*To-do item*:
With pictures omitted, transcribe exactly the lines from the one containing "[(337,78),(306,92),(312,106),(343,93),(337,78)]" to the end of the records below.

*Dataset excerpts*:
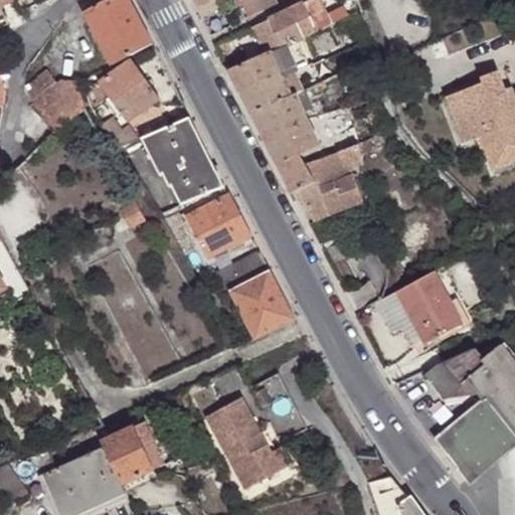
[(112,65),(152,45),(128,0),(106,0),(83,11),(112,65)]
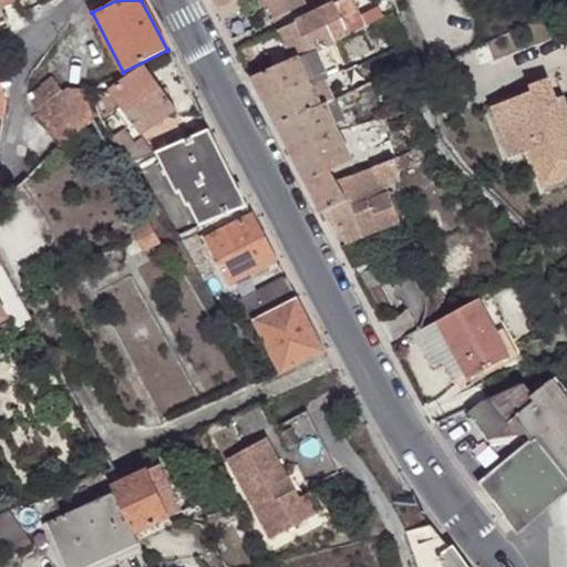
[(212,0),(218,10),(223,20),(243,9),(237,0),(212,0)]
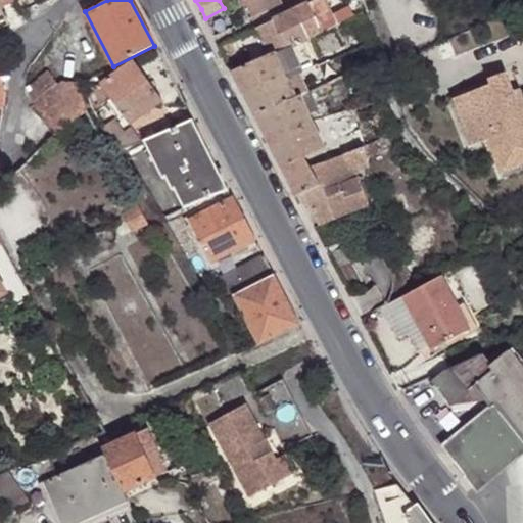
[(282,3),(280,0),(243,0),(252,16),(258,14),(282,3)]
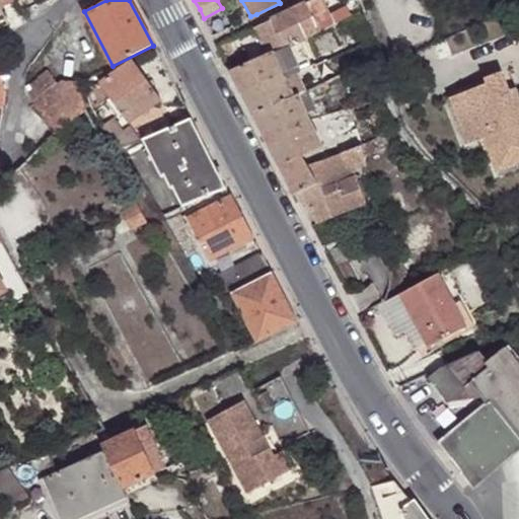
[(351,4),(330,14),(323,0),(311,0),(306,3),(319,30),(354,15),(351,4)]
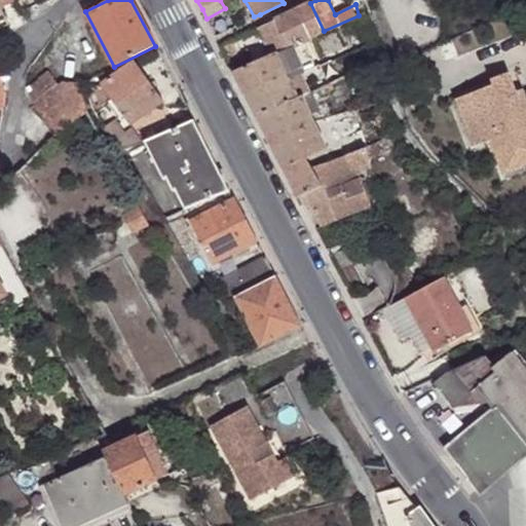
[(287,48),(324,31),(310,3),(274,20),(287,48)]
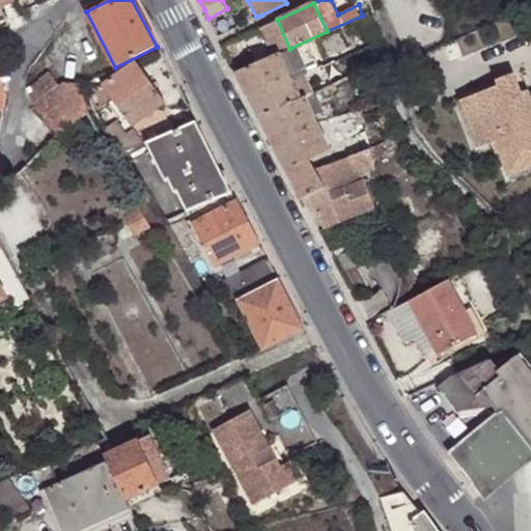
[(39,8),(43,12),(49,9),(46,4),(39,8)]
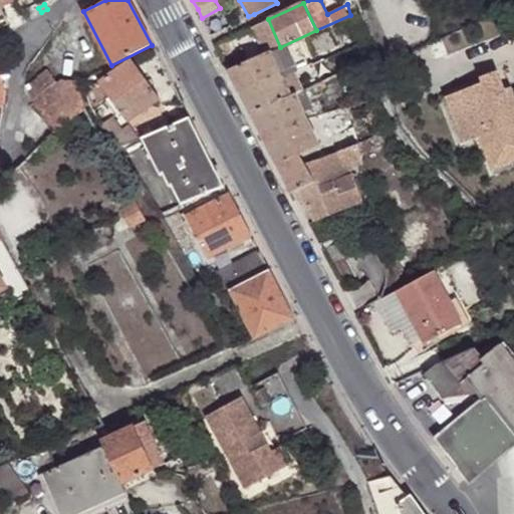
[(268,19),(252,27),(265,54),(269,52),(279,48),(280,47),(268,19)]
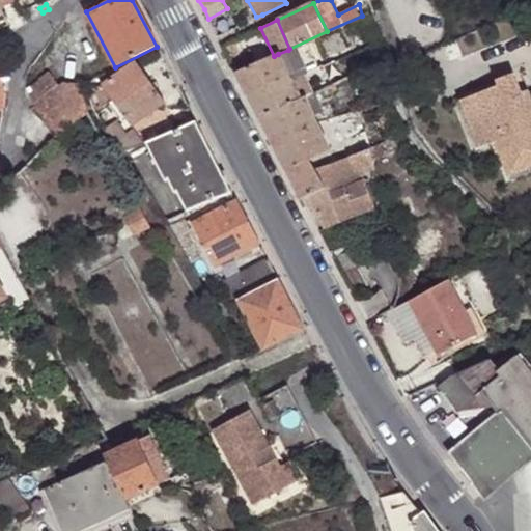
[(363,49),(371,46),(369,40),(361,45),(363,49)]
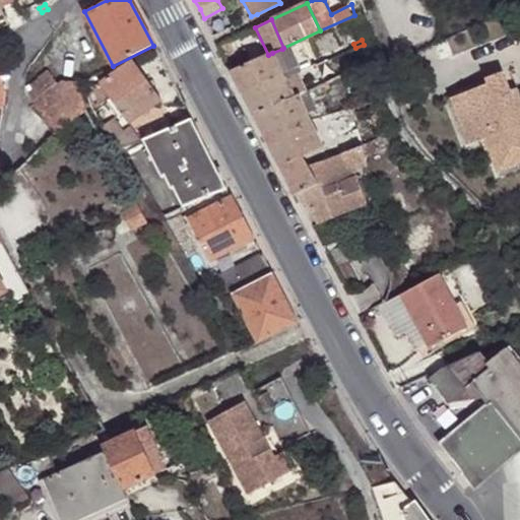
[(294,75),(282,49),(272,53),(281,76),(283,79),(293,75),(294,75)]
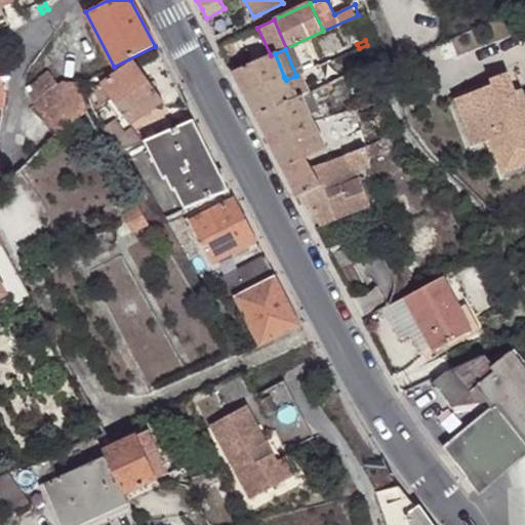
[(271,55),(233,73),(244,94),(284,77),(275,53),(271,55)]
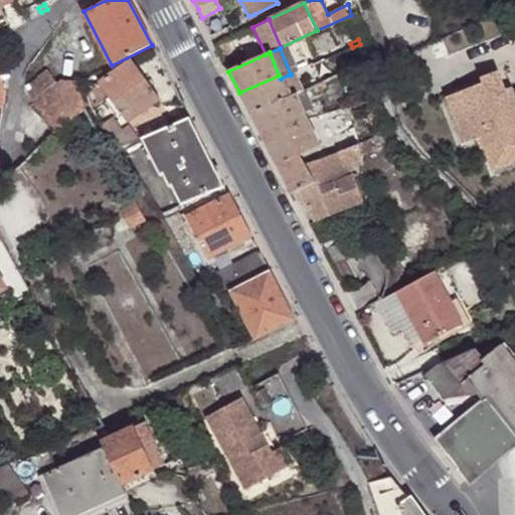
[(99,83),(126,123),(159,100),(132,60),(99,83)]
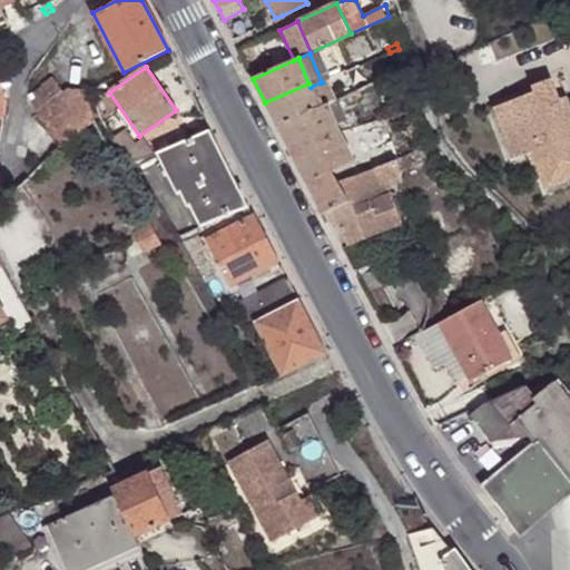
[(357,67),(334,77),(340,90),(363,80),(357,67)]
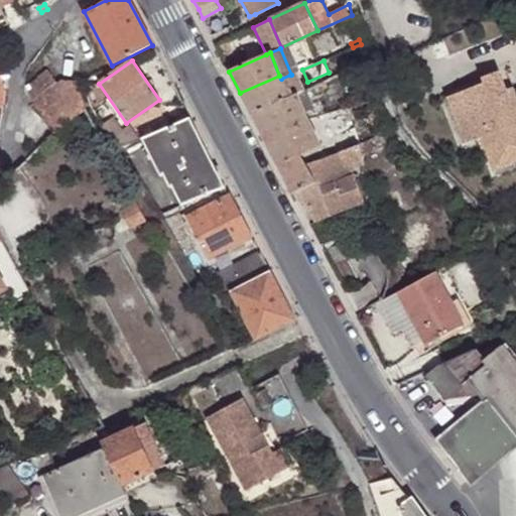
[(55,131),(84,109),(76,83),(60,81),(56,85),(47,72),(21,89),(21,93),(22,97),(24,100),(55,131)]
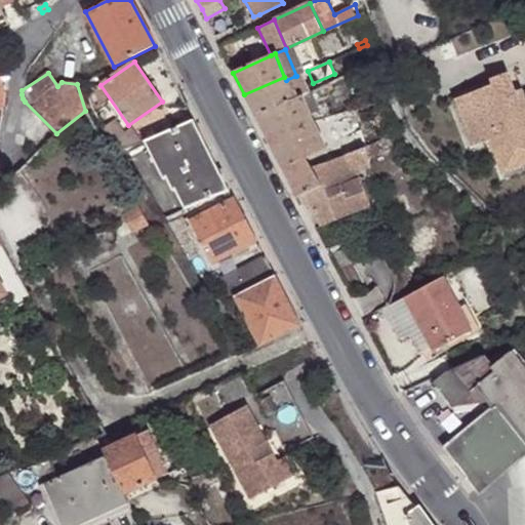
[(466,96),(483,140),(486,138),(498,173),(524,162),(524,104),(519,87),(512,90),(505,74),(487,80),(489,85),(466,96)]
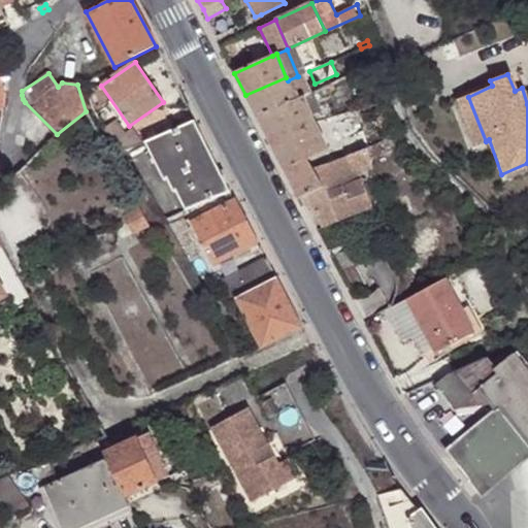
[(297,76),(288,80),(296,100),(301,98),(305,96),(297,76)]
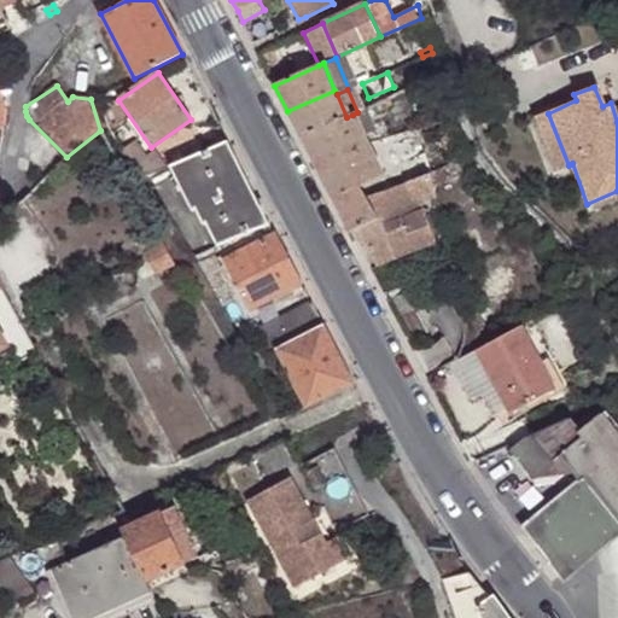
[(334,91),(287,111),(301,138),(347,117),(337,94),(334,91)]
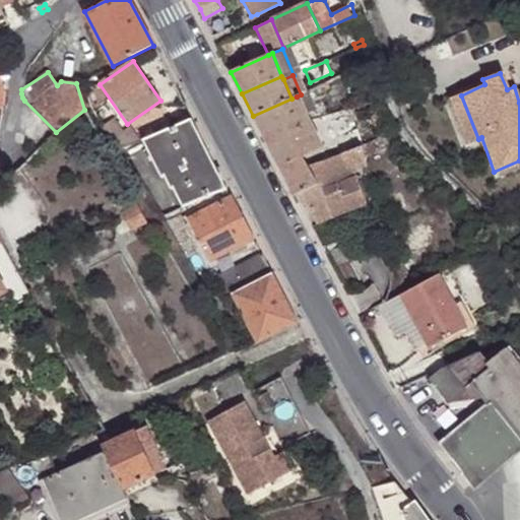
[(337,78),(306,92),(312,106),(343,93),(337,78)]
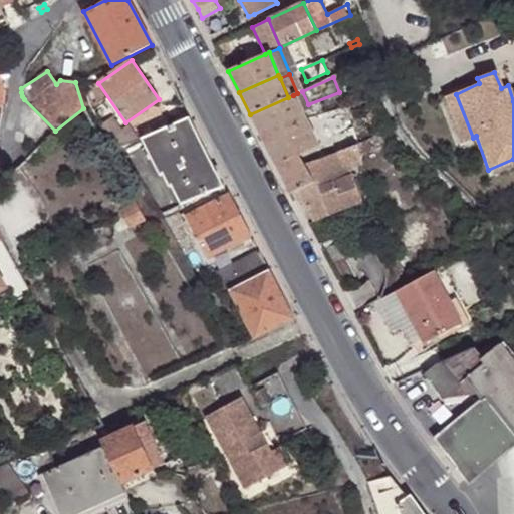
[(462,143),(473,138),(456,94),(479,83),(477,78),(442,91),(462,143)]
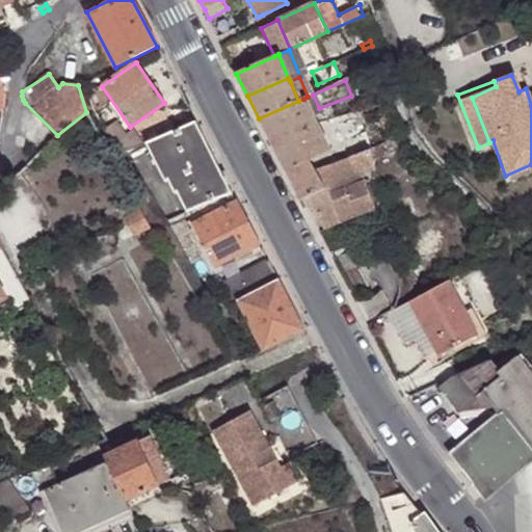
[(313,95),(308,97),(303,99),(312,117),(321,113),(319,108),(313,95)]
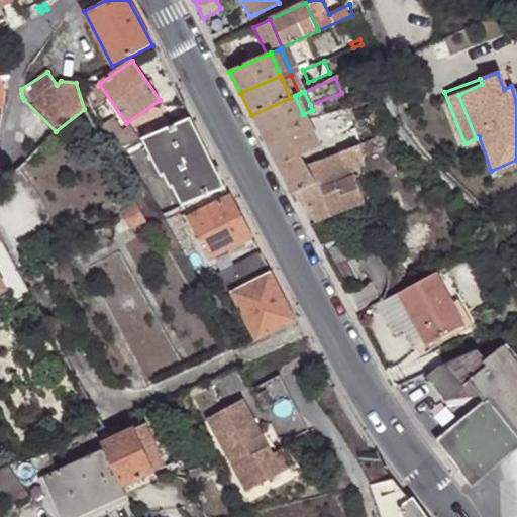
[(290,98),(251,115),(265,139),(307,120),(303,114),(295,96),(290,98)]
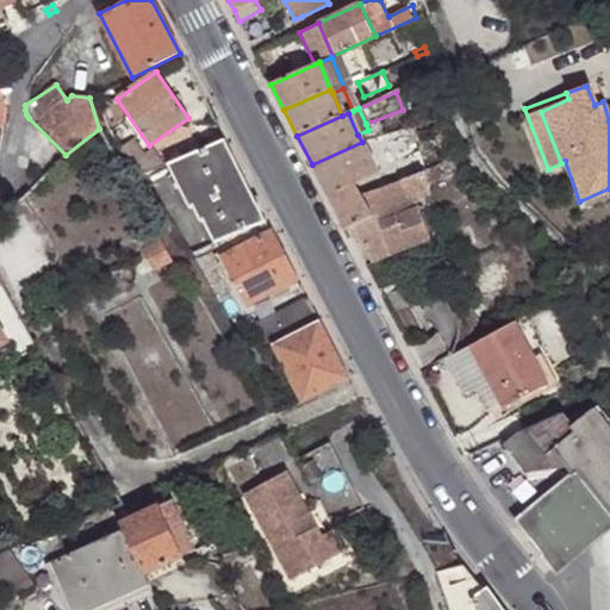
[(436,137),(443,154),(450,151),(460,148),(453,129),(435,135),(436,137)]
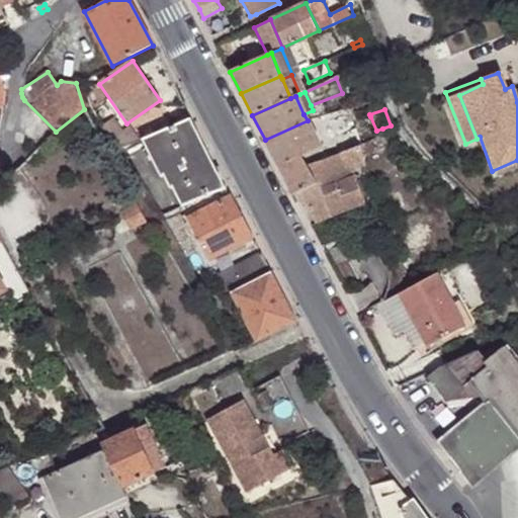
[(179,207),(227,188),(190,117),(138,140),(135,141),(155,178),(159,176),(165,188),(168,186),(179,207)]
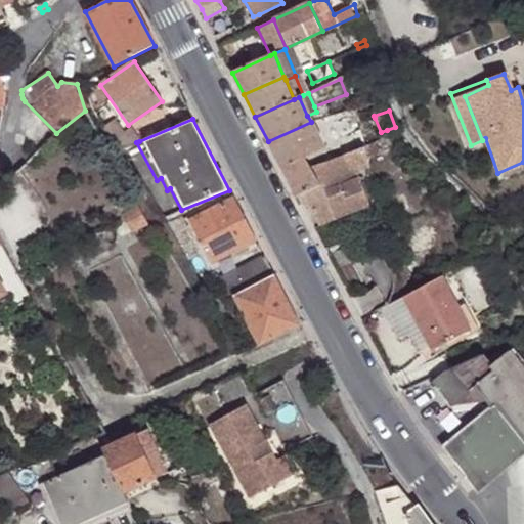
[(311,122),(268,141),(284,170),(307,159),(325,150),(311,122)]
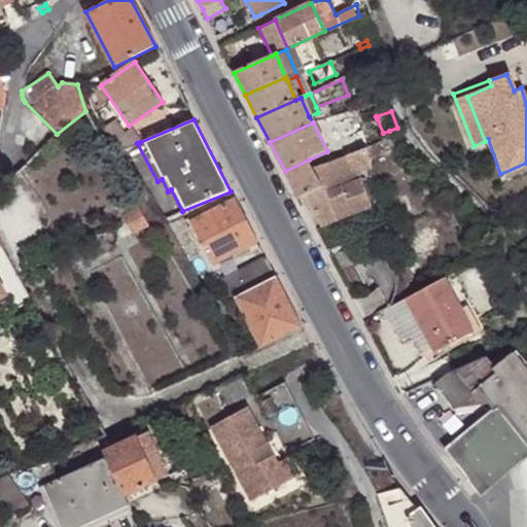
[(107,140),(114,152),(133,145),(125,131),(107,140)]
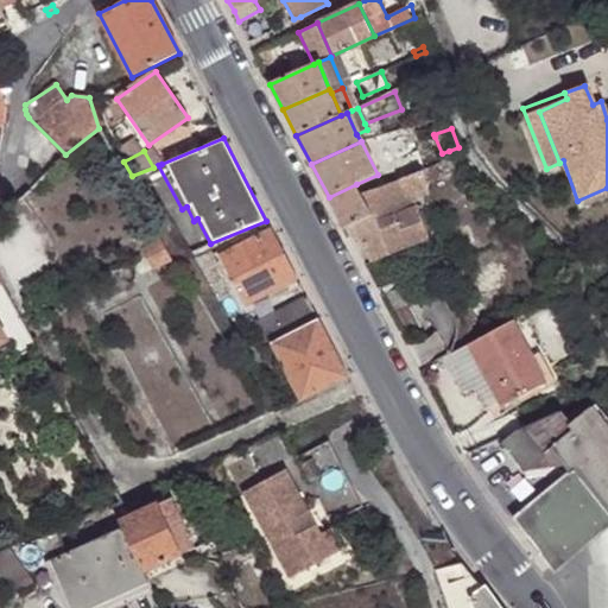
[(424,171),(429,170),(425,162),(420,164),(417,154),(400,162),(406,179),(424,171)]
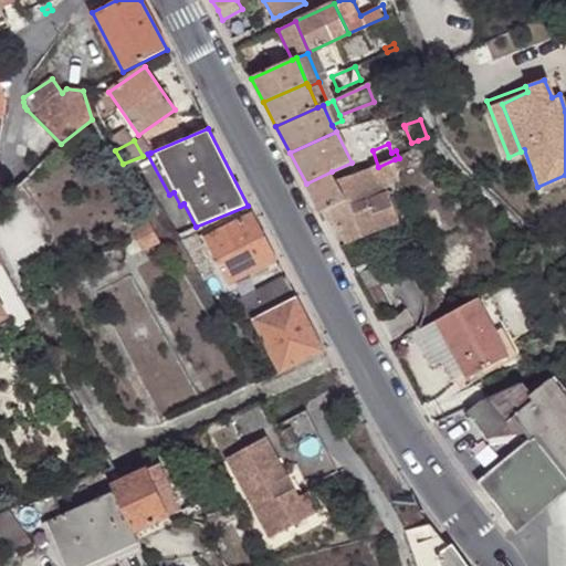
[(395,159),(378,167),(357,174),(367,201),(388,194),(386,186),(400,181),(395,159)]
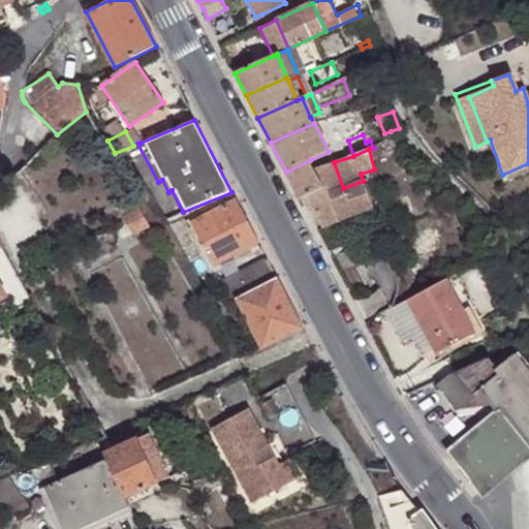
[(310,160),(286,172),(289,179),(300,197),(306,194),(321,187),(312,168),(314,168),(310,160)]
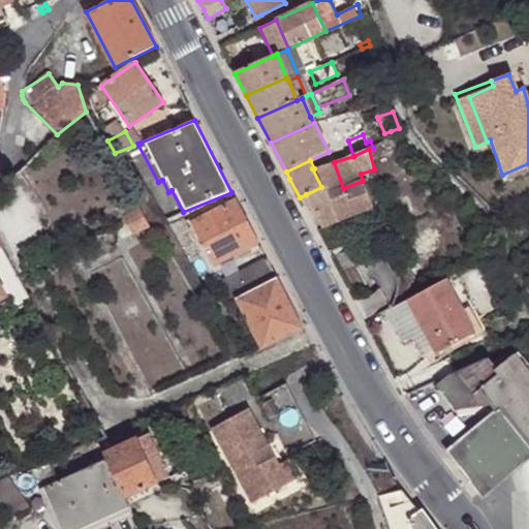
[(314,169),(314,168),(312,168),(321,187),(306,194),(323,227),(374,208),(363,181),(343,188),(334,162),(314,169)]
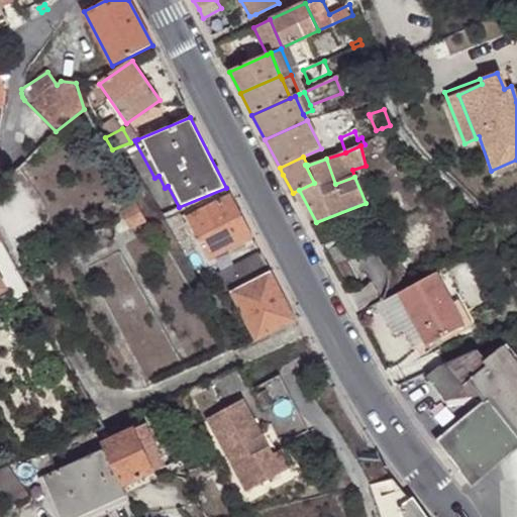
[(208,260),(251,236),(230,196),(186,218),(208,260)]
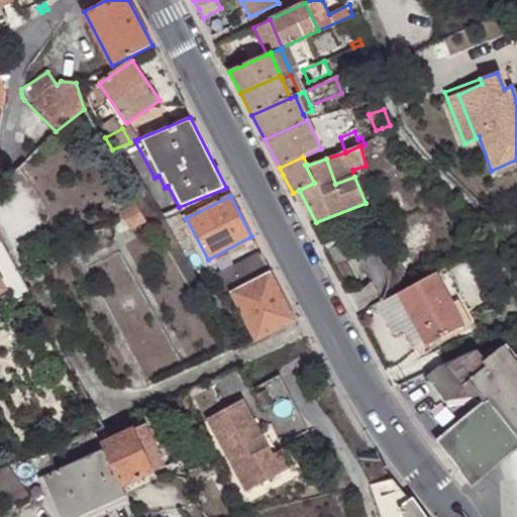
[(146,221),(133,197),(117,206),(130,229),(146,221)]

*Completed exercise*:
[(337,78),(306,92),(312,106),(343,93),(337,78)]
[(462,143),(473,138),(456,94),(479,83),(477,78),(442,91),(462,143)]
[(313,95),(308,97),(303,99),(312,117),(321,113),(319,108),(313,95)]
[(290,98),(251,115),(265,139),(307,120),(303,114),(295,96),(290,98)]
[(436,137),(443,154),(450,151),(460,148),(453,129),(435,135),(436,137)]
[(179,207),(227,188),(190,117),(138,140),(135,141),(155,178),(159,176),(165,188),(168,186),(179,207)]
[(311,122),(268,141),(284,170),(307,159),(325,150),(311,122)]
[(107,140),(114,152),(133,145),(125,131),(107,140)]
[(424,171),(429,170),(425,162),(420,164),(417,154),(400,162),(406,179),(424,171)]
[(395,159),(378,167),(357,174),(367,201),(388,194),(386,186),(400,181),(395,159)]
[(310,160),(286,172),(289,179),(300,197),(306,194),(321,187),(312,168),(314,168),(310,160)]
[(314,169),(314,168),(312,168),(321,187),(306,194),(323,227),(374,208),(363,181),(343,188),(334,162),(314,169)]
[(208,260),(251,236),(230,196),(186,218),(208,260)]
[(146,221),(133,197),(117,206),(130,229),(146,221)]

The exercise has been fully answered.